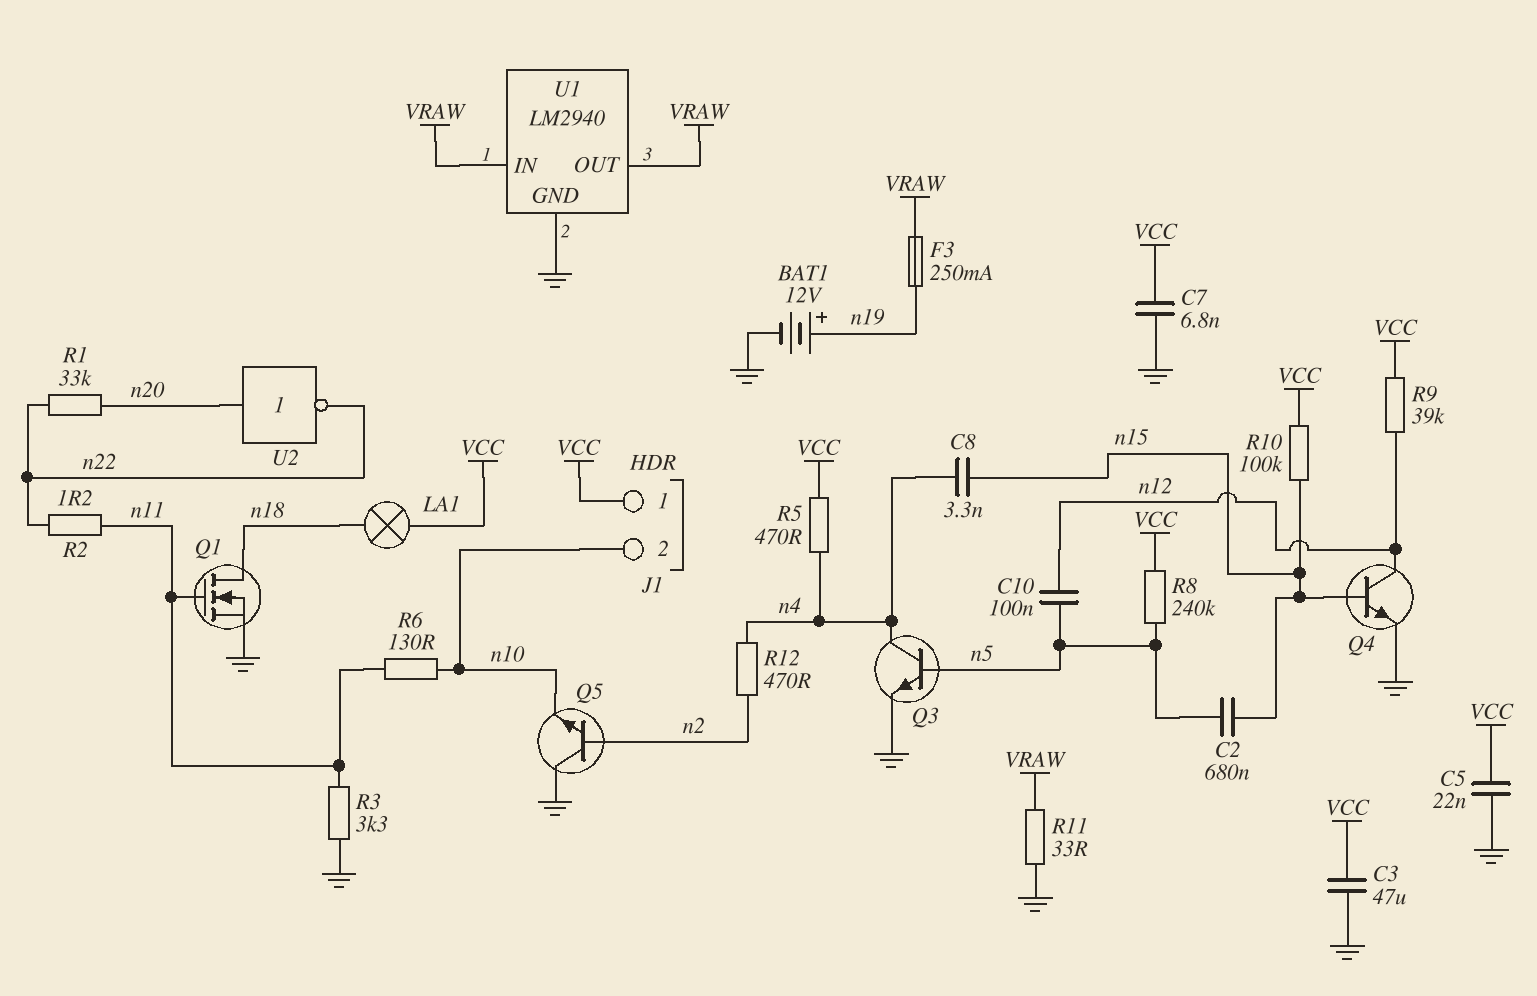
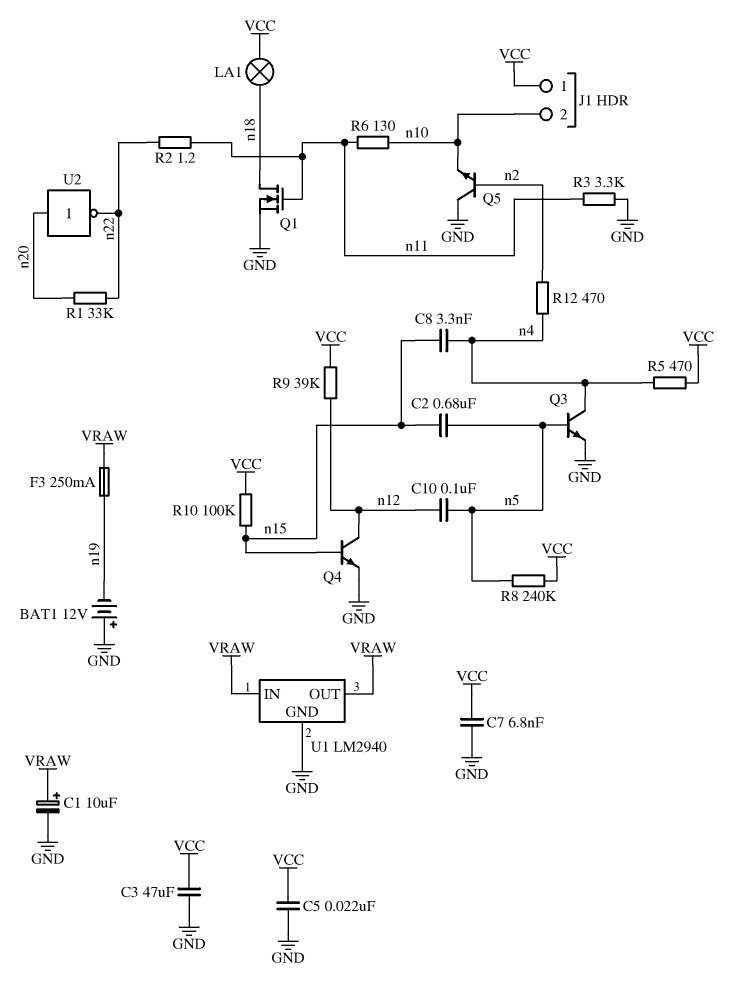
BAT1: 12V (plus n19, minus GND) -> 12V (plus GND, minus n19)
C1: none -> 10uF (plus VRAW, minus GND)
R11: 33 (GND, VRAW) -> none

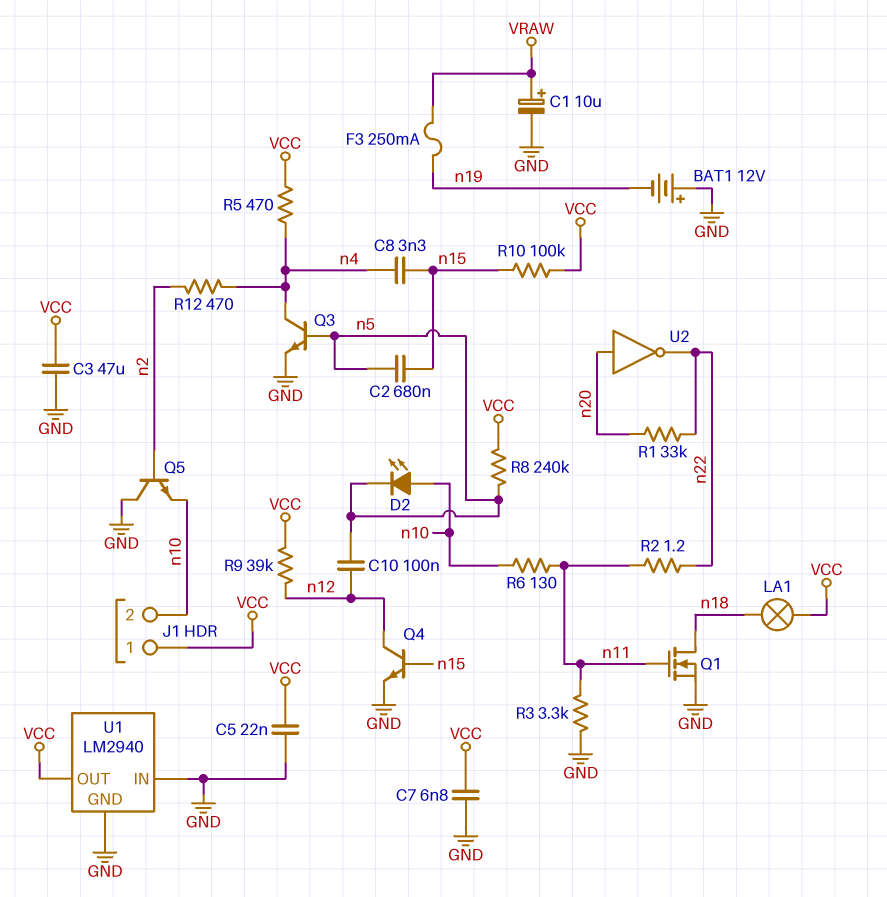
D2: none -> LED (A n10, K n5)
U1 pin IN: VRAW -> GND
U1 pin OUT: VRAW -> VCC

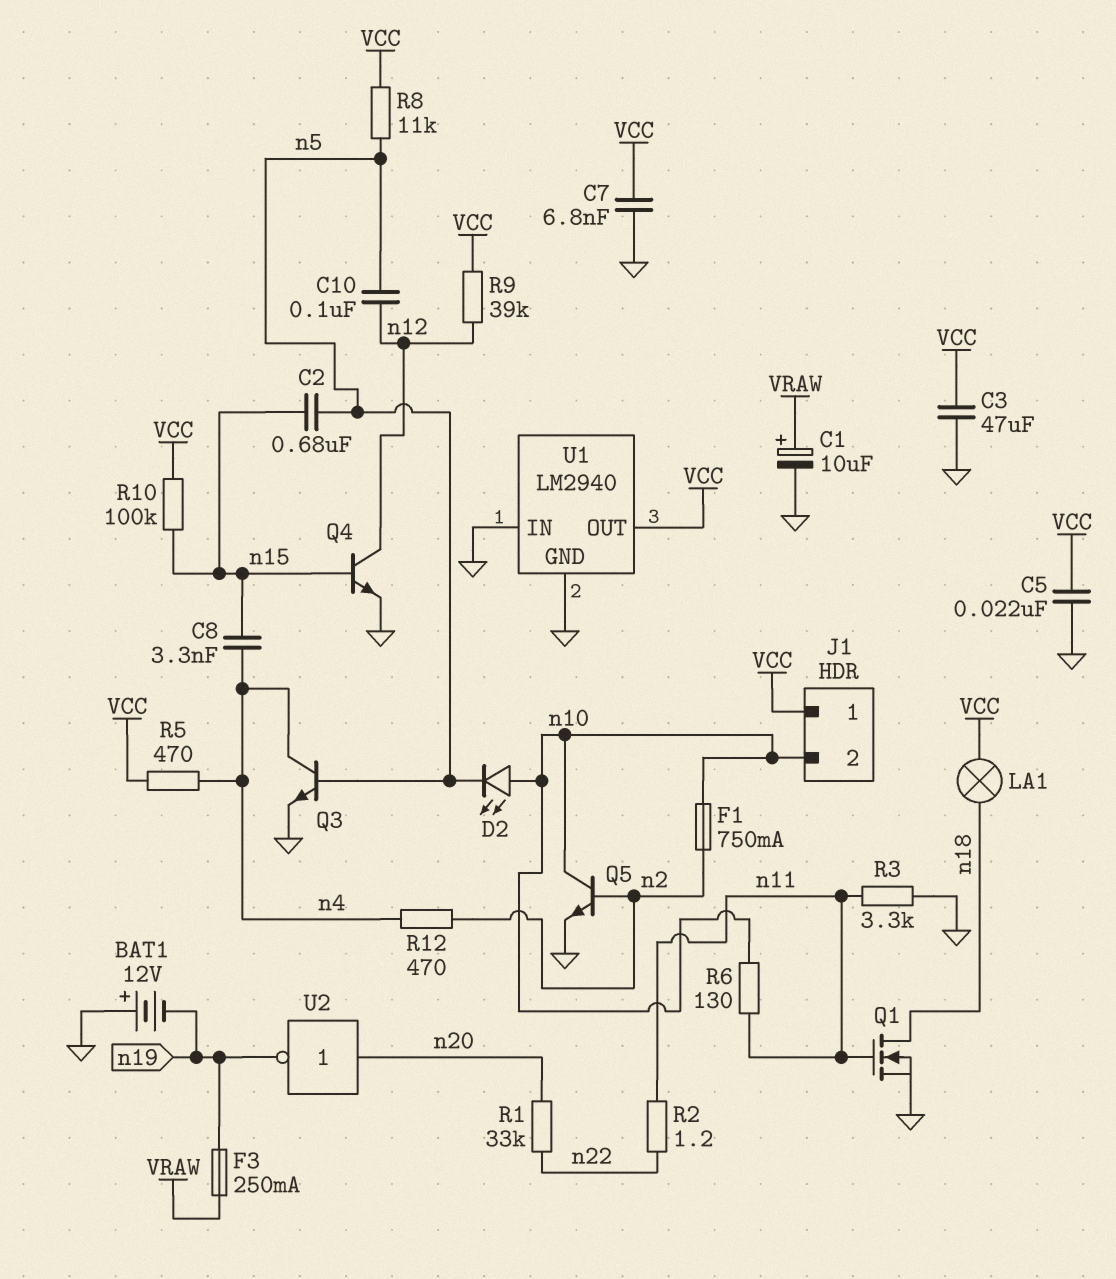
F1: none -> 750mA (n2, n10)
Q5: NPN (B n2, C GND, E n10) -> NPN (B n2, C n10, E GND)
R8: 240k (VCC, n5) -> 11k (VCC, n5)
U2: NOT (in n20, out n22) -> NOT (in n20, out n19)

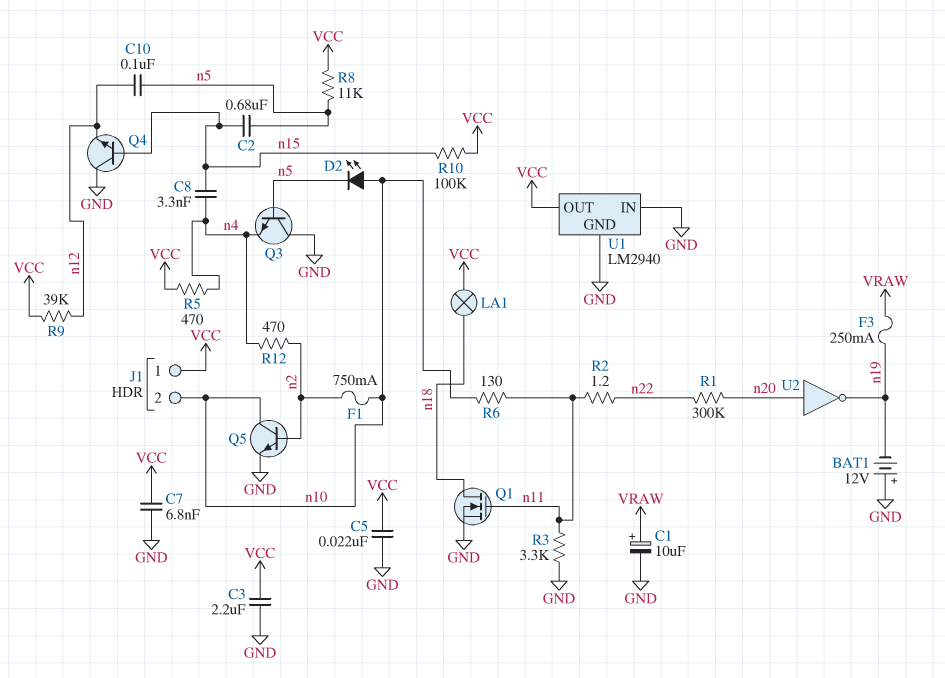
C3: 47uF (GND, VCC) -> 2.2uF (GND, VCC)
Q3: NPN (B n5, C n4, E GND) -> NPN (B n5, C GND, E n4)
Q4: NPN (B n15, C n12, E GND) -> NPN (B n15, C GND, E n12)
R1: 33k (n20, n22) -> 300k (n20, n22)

.....

- **PROBLEM REQUIREMENTS**: Lines of the listing above that include the string "plus" should each be copied.

- **SOLVED EXERCISE**:
BAT1: 12V (plus n19, minus GND) -> 12V (plus GND, minus n19)
C1: none -> 10uF (plus VRAW, minus GND)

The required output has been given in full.